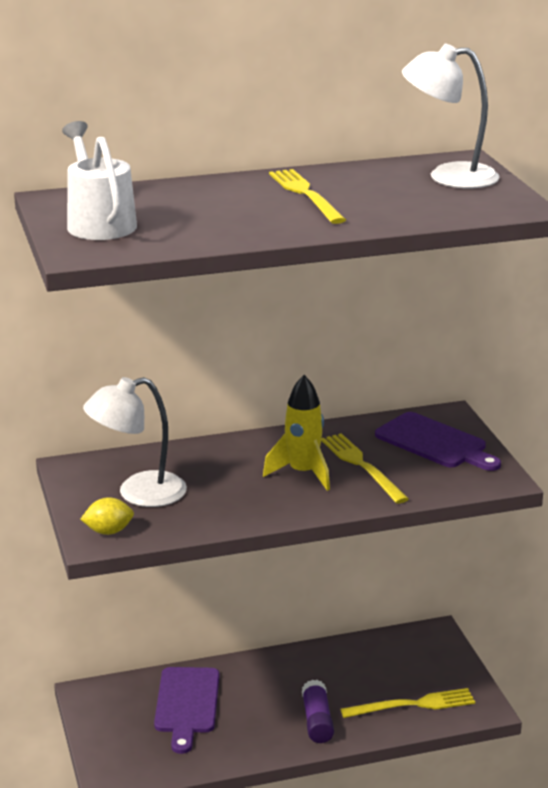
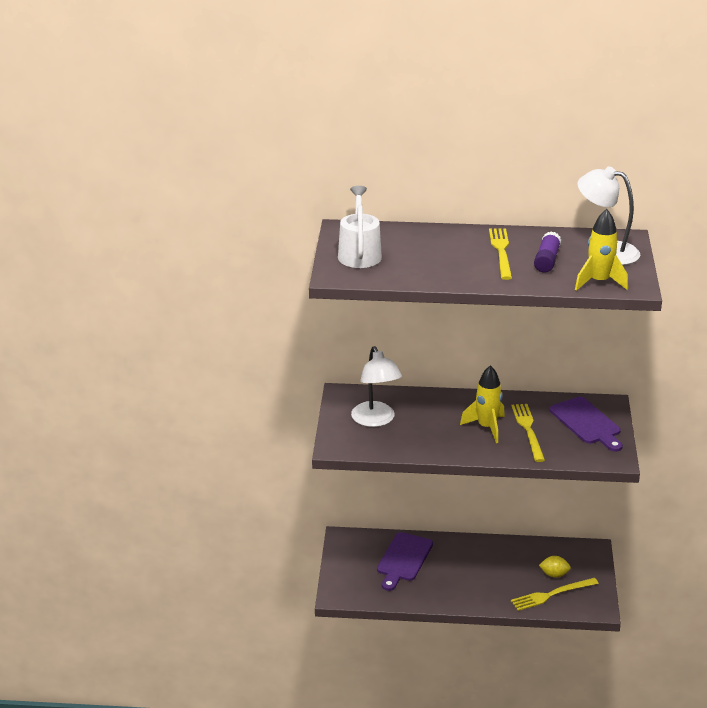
camera: 20 degrees right, 5 degrees up
(108, 531) = (345, 443): yellow lemon -> yellow lemon (554, 574)
(138, 493) = (376, 420): white lamp -> white lamp turned 105 degrees counterclockwise
(317, 721) = (482, 590): purple glue stick -> purple glue stick (547, 260)
(413, 705) = (551, 594): yellow fork -> yellow fork turned 150 degrees clockwise
(469, 209) = (599, 282): none -> yellow rocket

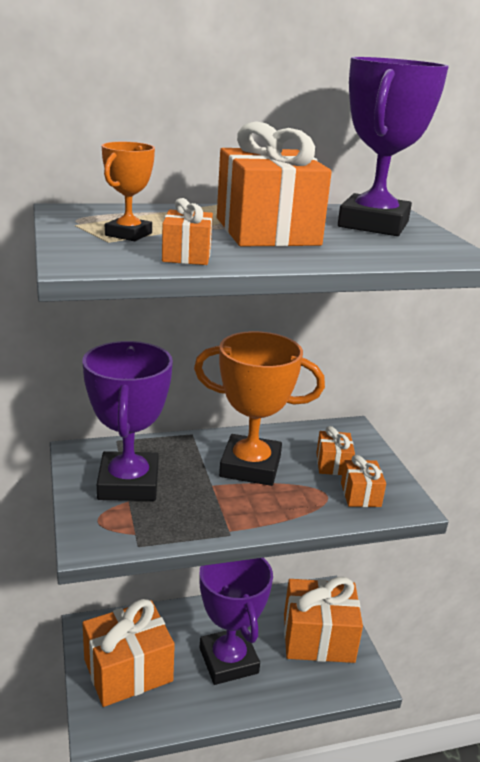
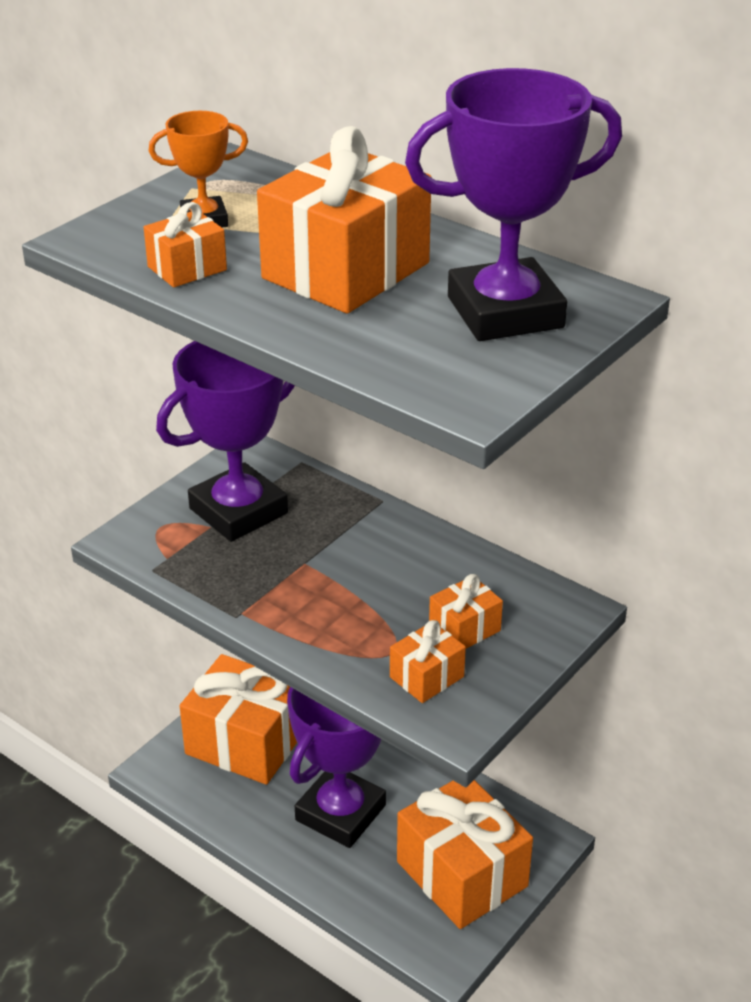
camera: 55 degrees right, 10 degrees up
(250, 466) = (374, 571): orange trophy -> none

+===+

**PROBLEM DESCRIPTION**: In your copy, include no pictures, but reproduce all records exactly.

**FINISHED EXERCISE**:
camera: 20 degrees right, 5 degrees up
(108, 531) = (345, 443): yellow lemon -> yellow lemon (554, 574)
(138, 493) = (376, 420): white lamp -> white lamp turned 105 degrees counterclockwise
(317, 721) = (482, 590): purple glue stick -> purple glue stick (547, 260)
(413, 705) = (551, 594): yellow fork -> yellow fork turned 150 degrees clockwise
(469, 209) = (599, 282): none -> yellow rocket

camera: 55 degrees right, 10 degrees up
(250, 466) = (374, 571): orange trophy -> none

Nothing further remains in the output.